■ Problem to solve ■
In the records below, find every line with the word "ring" and copy it.

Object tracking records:
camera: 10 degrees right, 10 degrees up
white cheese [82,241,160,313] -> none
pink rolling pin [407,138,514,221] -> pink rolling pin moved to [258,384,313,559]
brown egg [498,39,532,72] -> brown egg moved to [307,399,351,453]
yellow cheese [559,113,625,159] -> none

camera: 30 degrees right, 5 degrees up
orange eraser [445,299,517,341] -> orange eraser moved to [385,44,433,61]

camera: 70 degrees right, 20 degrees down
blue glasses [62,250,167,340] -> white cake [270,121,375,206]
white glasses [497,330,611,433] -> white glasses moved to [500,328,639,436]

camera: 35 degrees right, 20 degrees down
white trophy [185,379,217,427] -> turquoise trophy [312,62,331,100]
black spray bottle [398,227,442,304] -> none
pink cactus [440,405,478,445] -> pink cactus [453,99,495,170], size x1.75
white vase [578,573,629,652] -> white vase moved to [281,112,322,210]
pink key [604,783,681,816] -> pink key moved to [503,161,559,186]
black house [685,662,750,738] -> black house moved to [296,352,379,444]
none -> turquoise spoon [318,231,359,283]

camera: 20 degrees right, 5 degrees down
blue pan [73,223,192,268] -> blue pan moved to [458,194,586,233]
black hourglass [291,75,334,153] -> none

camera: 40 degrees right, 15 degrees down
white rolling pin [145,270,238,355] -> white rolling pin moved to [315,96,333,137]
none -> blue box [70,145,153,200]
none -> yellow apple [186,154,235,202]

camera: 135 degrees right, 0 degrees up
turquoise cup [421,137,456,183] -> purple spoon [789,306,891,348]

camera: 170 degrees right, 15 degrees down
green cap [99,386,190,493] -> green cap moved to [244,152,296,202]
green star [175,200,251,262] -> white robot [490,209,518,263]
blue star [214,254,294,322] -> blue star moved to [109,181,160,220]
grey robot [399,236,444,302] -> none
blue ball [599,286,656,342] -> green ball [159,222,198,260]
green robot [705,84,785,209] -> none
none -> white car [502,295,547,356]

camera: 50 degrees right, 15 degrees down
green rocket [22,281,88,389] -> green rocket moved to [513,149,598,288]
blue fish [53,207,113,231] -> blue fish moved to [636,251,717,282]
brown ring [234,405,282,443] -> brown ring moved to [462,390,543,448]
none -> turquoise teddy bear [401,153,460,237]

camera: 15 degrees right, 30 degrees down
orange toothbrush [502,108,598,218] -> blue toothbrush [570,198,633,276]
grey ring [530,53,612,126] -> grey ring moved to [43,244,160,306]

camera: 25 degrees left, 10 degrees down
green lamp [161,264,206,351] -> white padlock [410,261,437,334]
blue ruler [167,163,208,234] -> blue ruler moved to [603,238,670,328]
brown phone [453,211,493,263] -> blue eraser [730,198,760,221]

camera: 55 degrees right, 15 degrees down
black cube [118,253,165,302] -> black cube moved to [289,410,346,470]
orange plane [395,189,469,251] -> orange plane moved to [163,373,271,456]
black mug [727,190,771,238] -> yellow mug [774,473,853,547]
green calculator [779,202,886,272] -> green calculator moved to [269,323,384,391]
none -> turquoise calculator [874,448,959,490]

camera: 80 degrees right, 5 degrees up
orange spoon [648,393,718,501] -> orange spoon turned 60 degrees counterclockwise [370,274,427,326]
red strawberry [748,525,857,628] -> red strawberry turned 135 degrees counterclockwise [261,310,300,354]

■ Task result ■
brown ring [234,405,282,443] -> brown ring moved to [462,390,543,448]
grey ring [530,53,612,126] -> grey ring moved to [43,244,160,306]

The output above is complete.